**Your task:**
In your copy, include every line of the records exactly and no picture at all.

**Available records:**
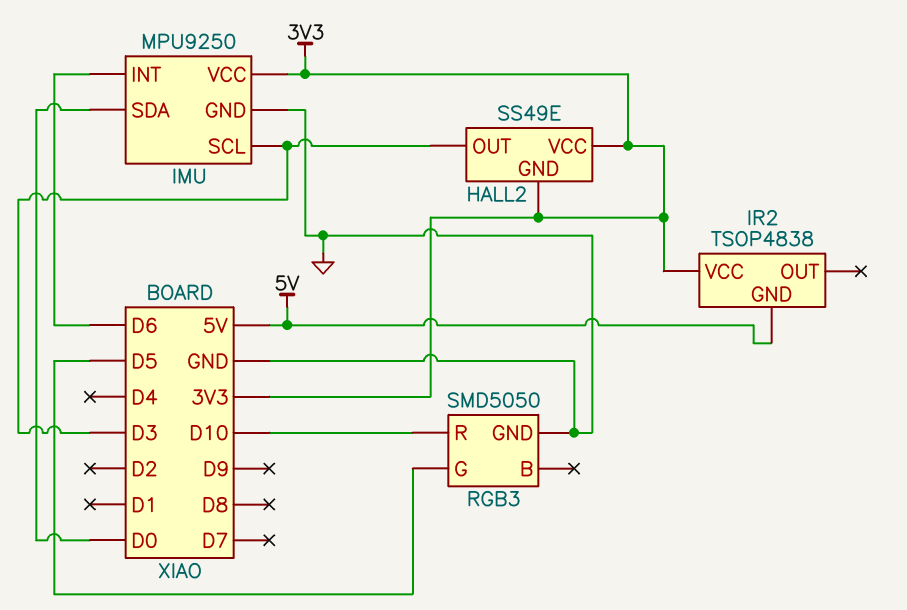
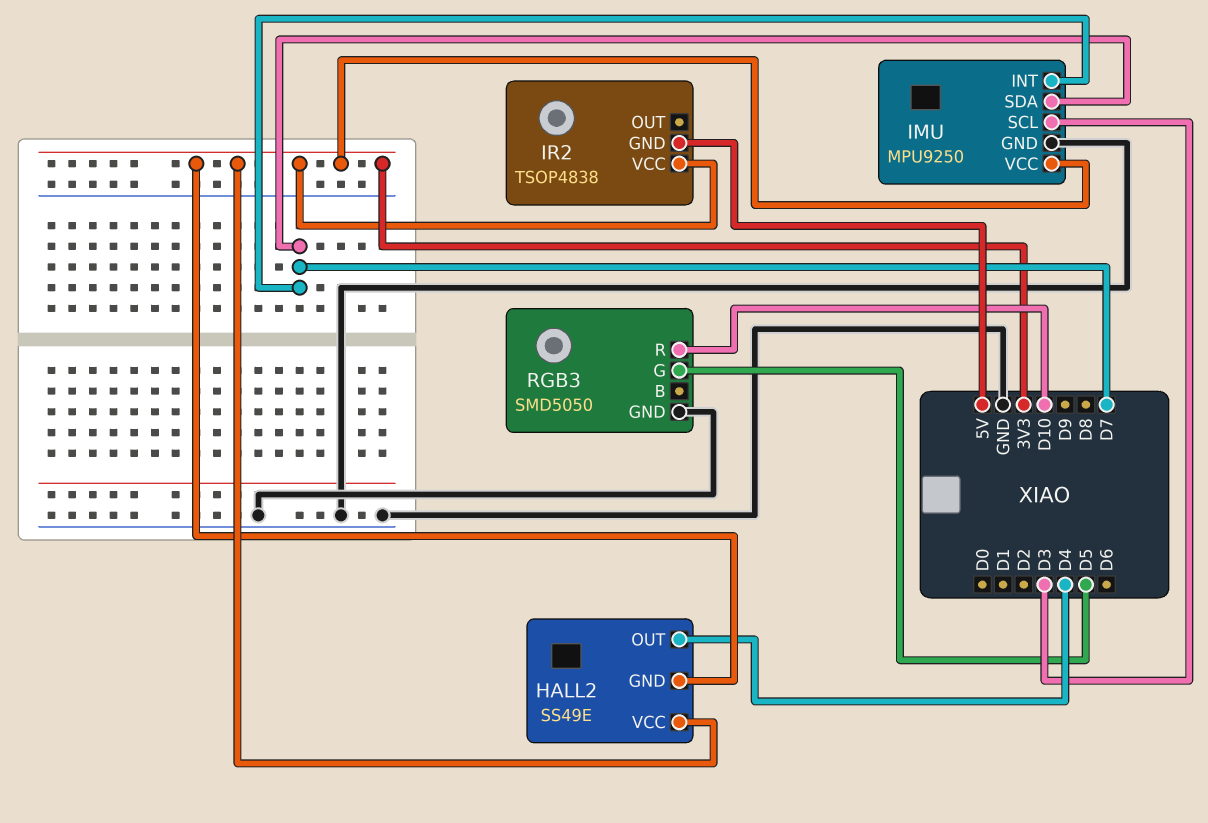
HALL2 pin OUT: D3 -> D4
IMU pin INT: D6 -> D7
IMU pin SDA: D0 -> D7

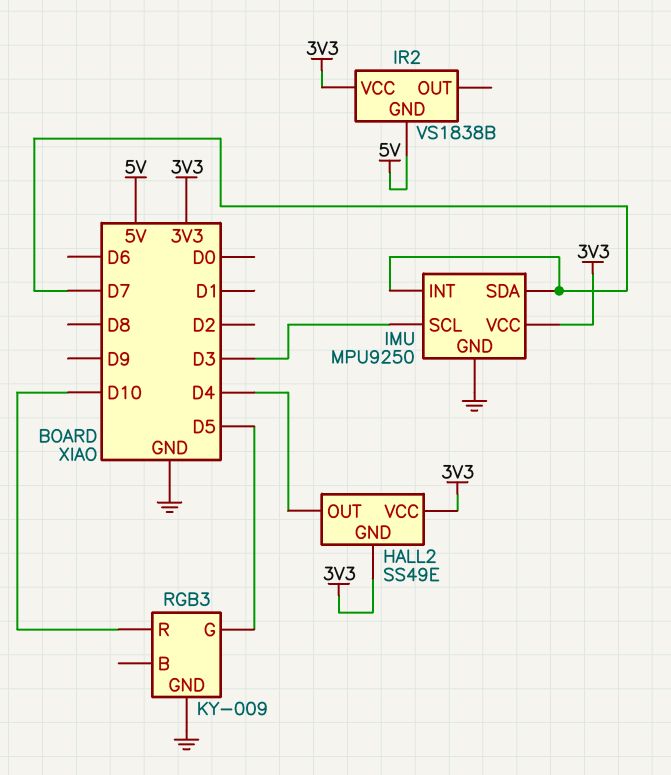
IR2: TSOP4838 -> VS1838B
RGB3: SMD5050 -> KY-009

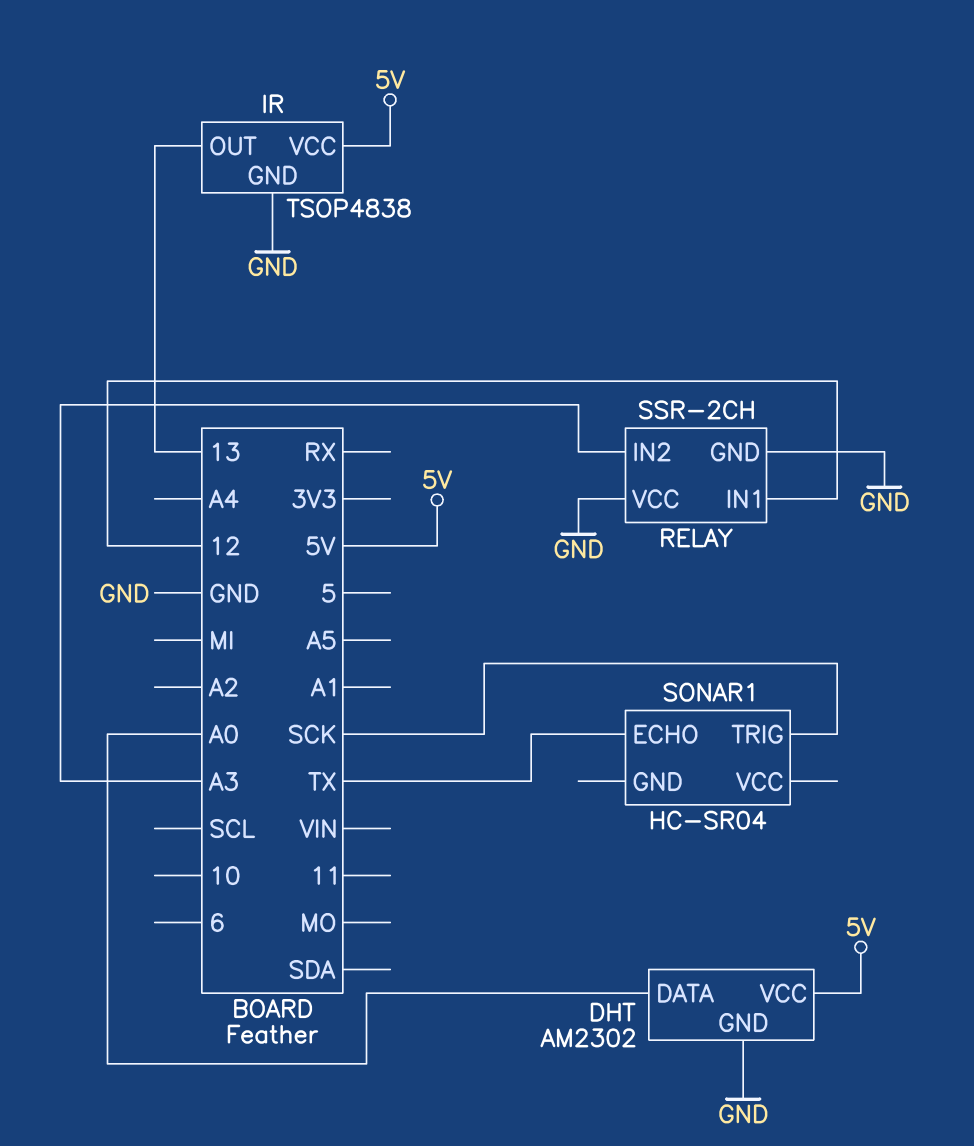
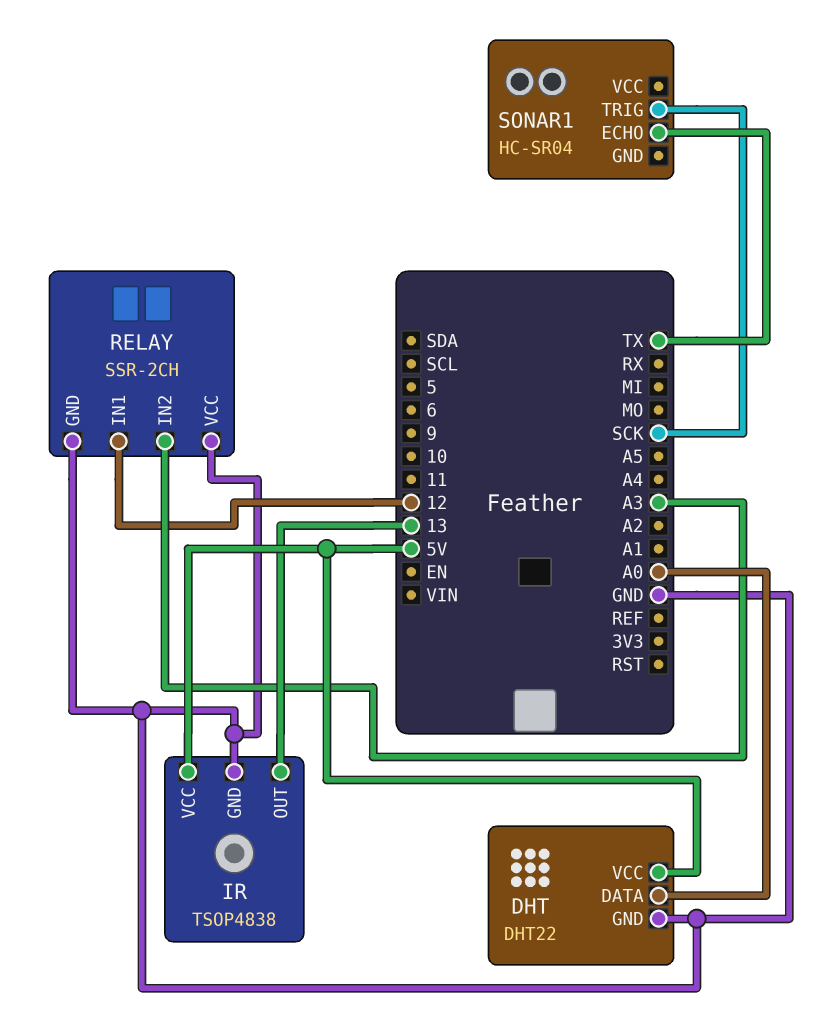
DHT: AM2302 -> DHT22

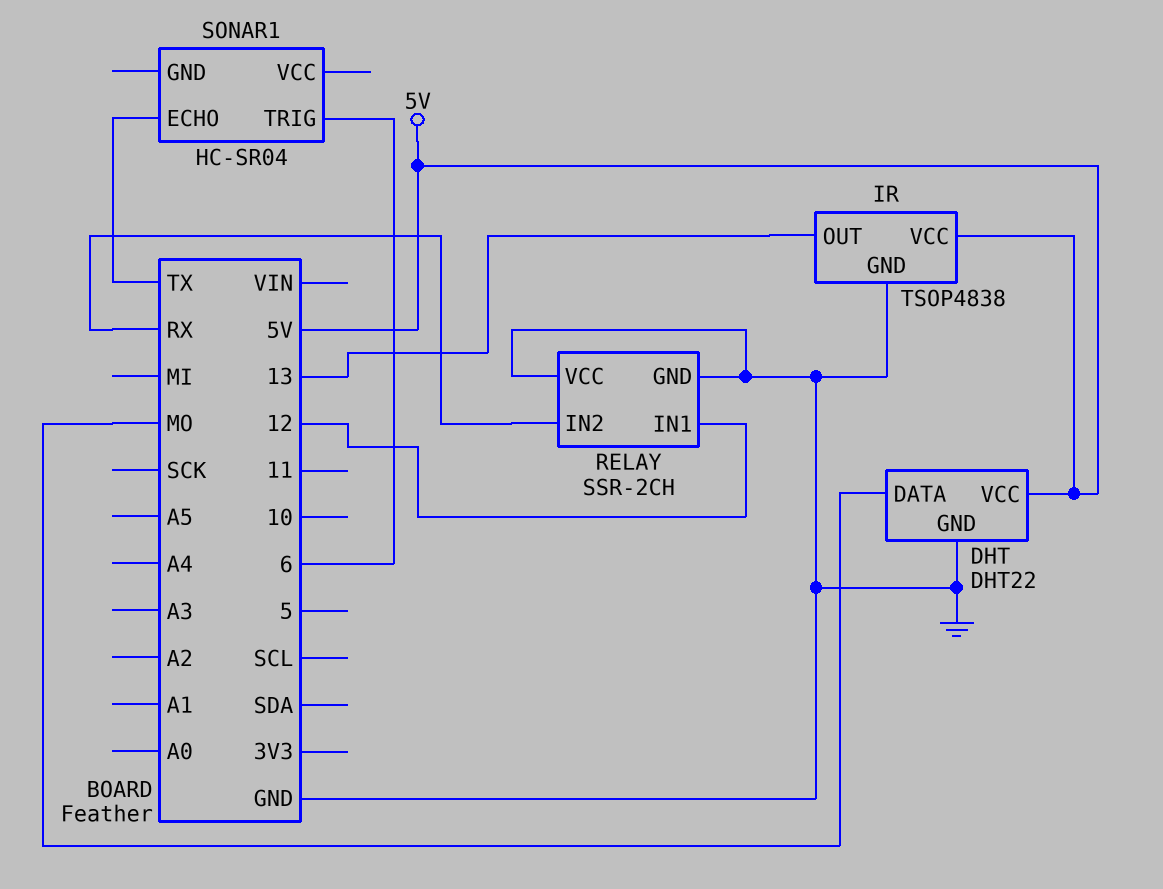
DHT pin DATA: A0 -> MO
RELAY pin IN2: A3 -> RX
SONAR1 pin TRIG: SCK -> 6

**Solved problem:**
HALL2 pin OUT: D3 -> D4
IMU pin INT: D6 -> D7
IMU pin SDA: D0 -> D7

IR2: TSOP4838 -> VS1838B
RGB3: SMD5050 -> KY-009

DHT: AM2302 -> DHT22

DHT pin DATA: A0 -> MO
RELAY pin IN2: A3 -> RX
SONAR1 pin TRIG: SCK -> 6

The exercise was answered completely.